The lines from the one containing "brown domino: 4 -> 6" through the last one in the data: please copy those exactly, and only those, without the pictures.

*** Begin section ***

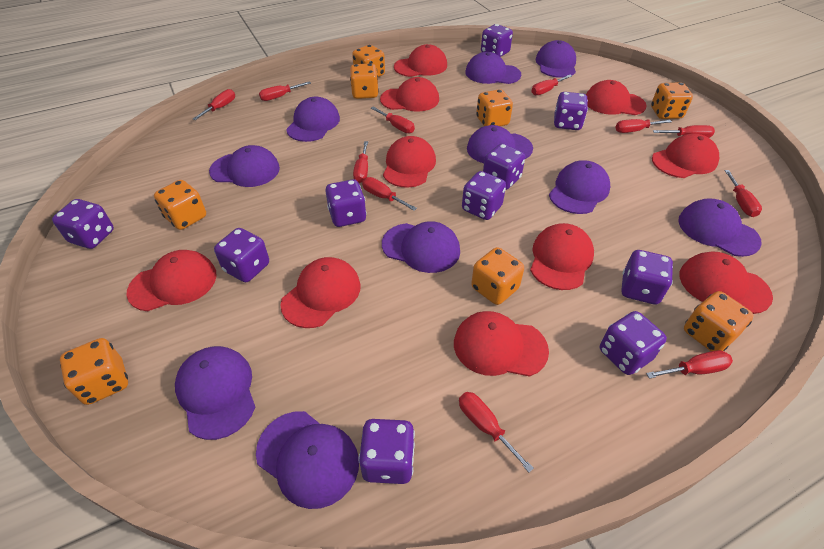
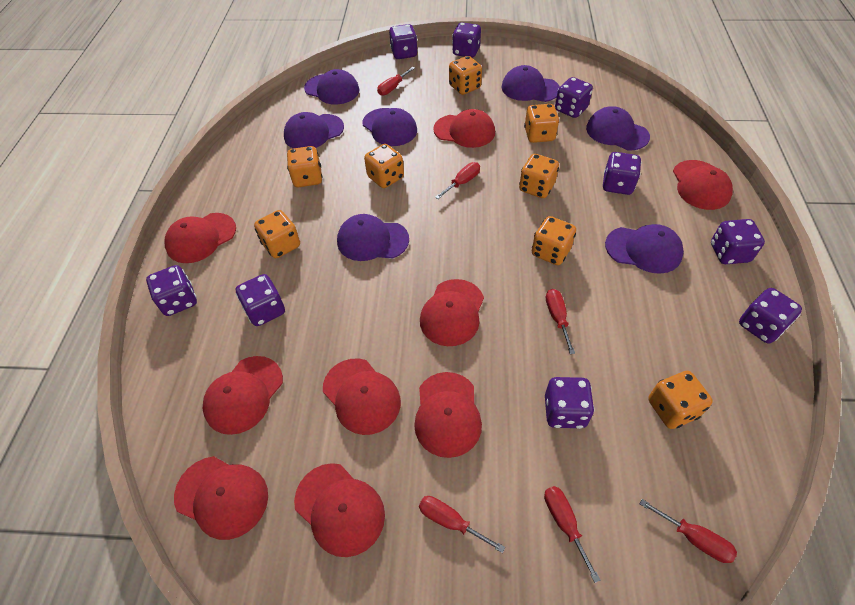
purple cap: 10 -> 7
purple dice: 10 -> 9
red cap: 10 -> 9
red screwdriver: 11 -> 6

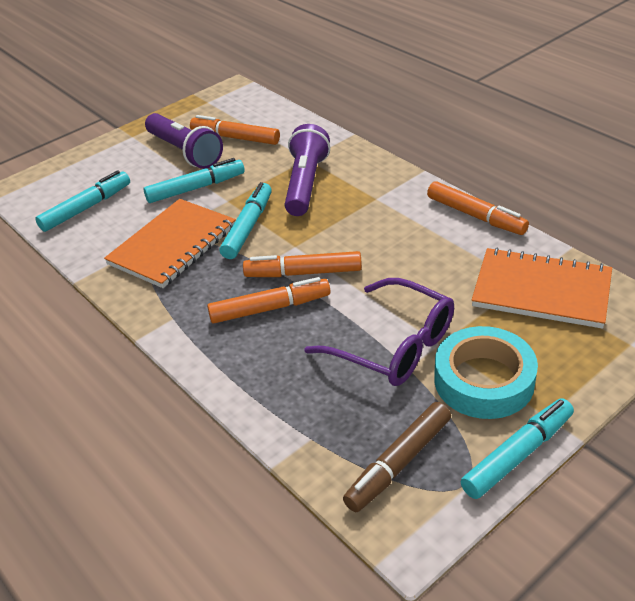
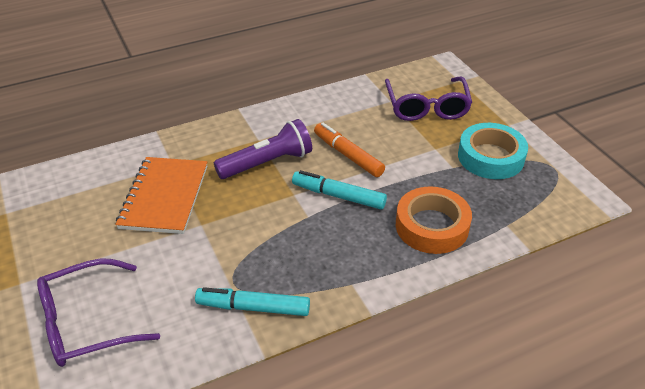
brown marker: 1 -> 0
orange marker: 4 -> 1
orange notebook: 2 -> 1
orange tape: 0 -> 1
purple flashlight: 2 -> 1
purple glasses: 1 -> 2
turquoise marker: 4 -> 2

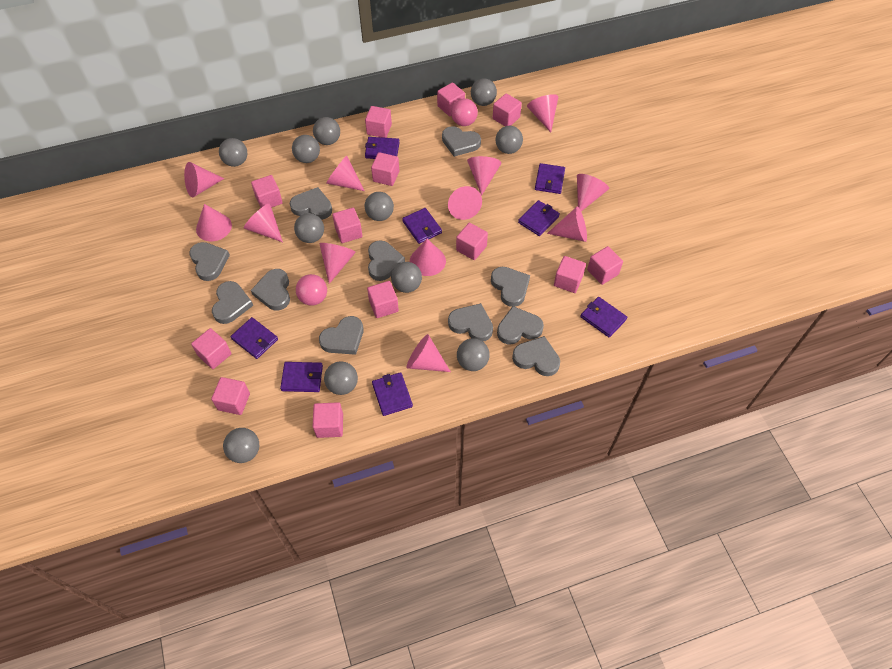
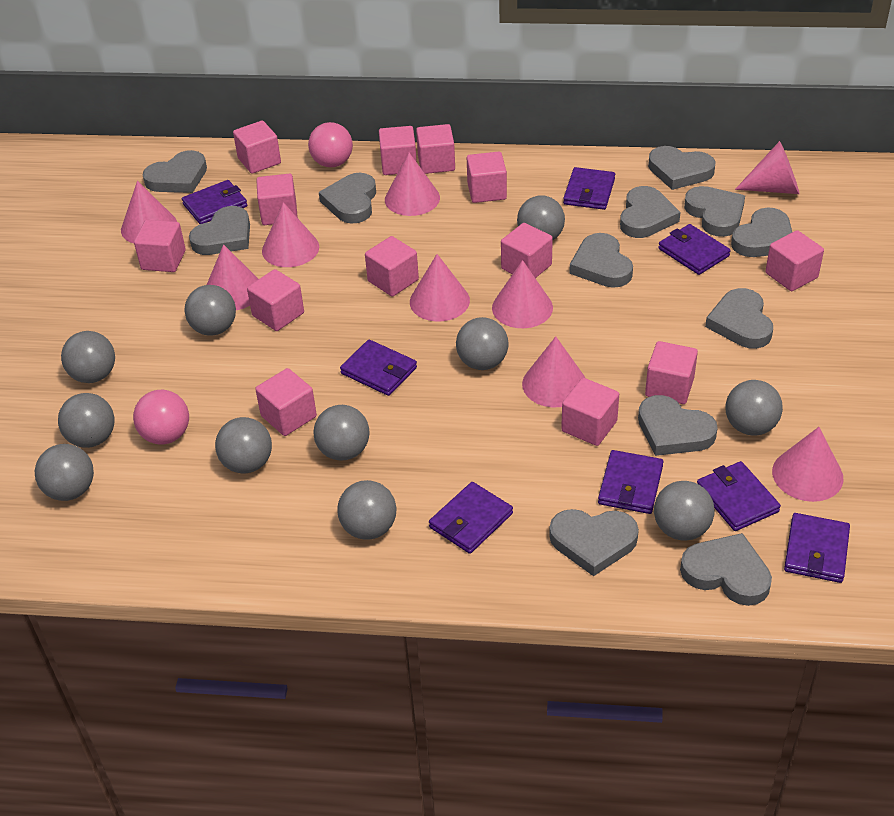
grey heart: 11 -> 12
pink cone: 12 -> 9

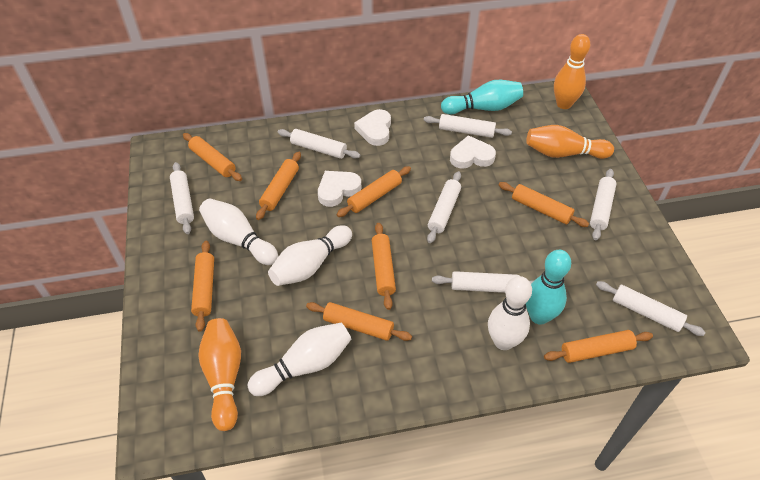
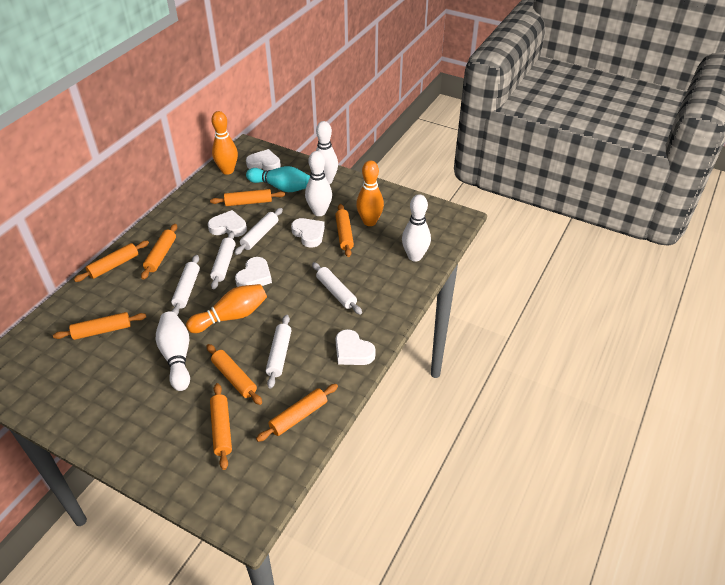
turquoise bowling pin: 2 -> 1
white heart: 3 -> 5
white rolling pin: 7 -> 5

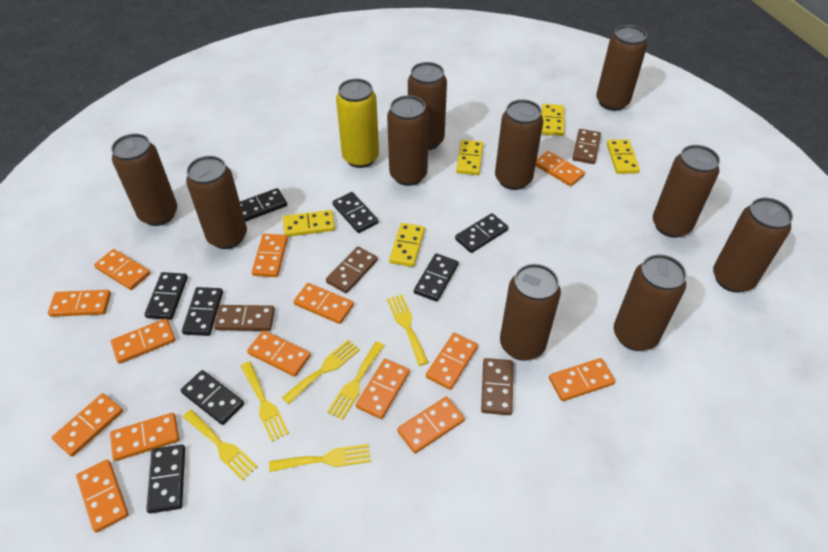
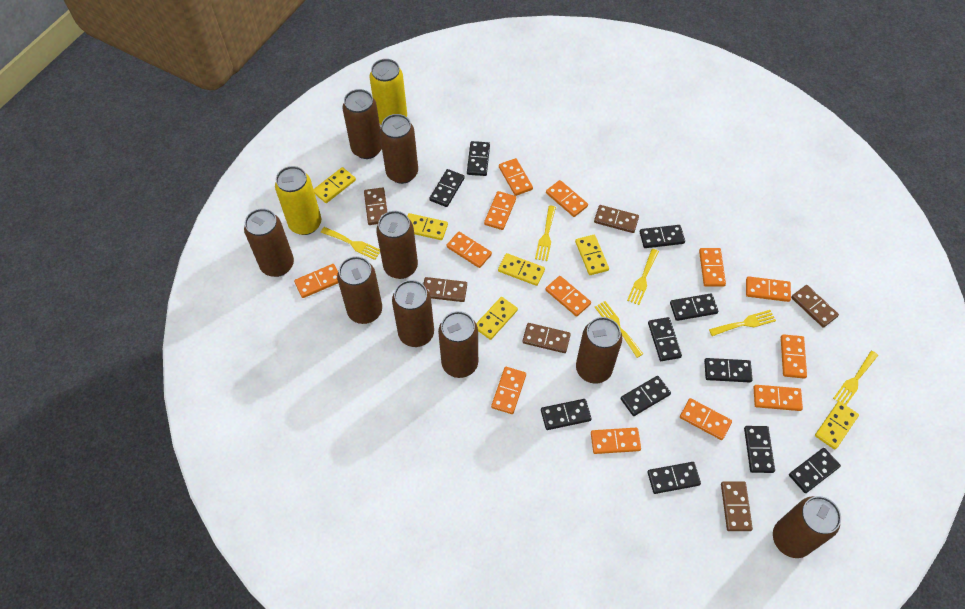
black domino: 8 -> 11
brown can: 10 -> 9
brown domino: 4 -> 6
orange domino: 14 -> 13
yellow can: 1 -> 2
yellow domino: 5 -> 6

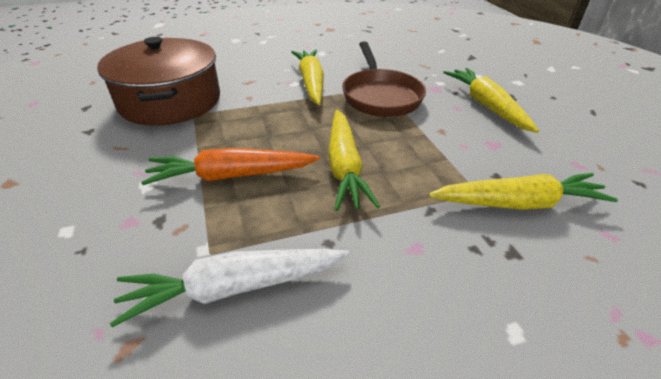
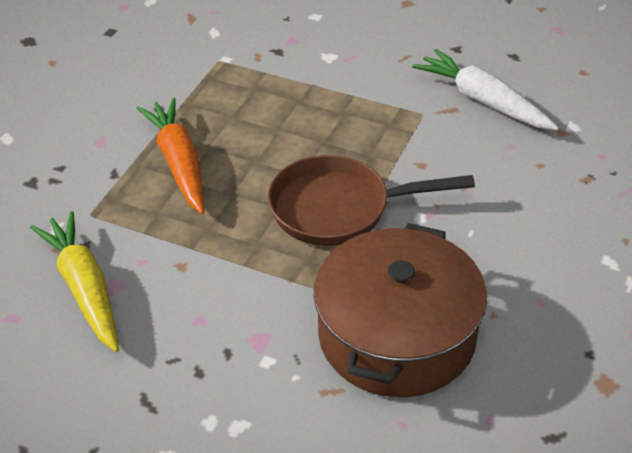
yellow carrot: 4 -> 1

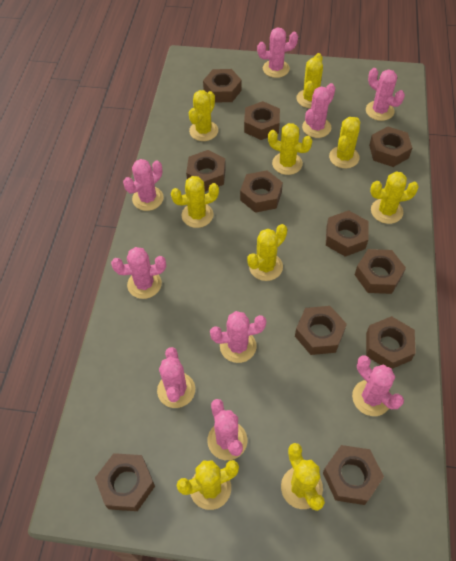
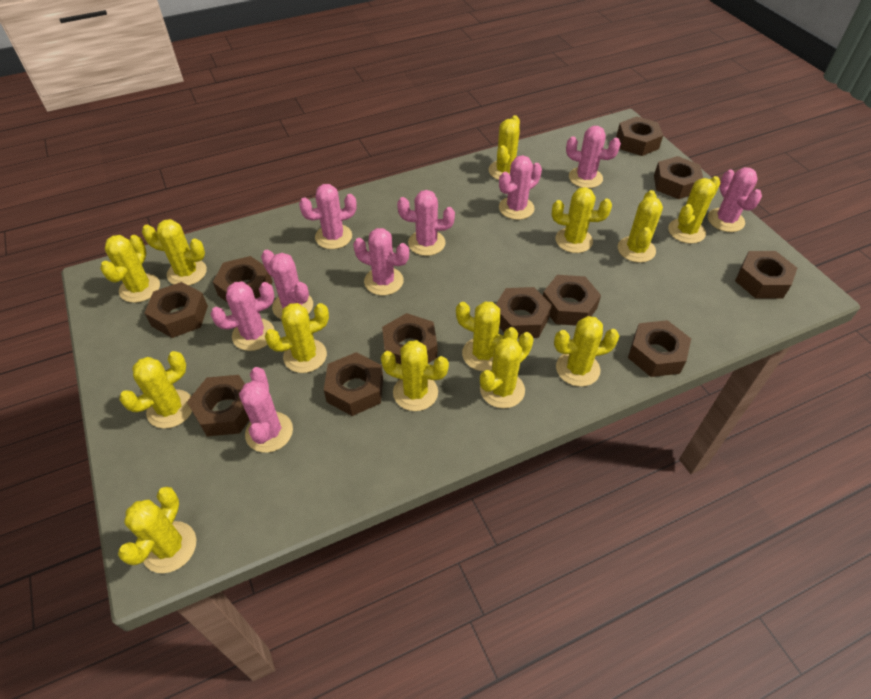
yellow cactus: 9 -> 13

*** End section ***

SOLUTION FOR THIS PROBLEM:
brown domino: 4 -> 6
orange domino: 14 -> 13
yellow can: 1 -> 2
yellow domino: 5 -> 6

yellow carrot: 4 -> 1

yellow cactus: 9 -> 13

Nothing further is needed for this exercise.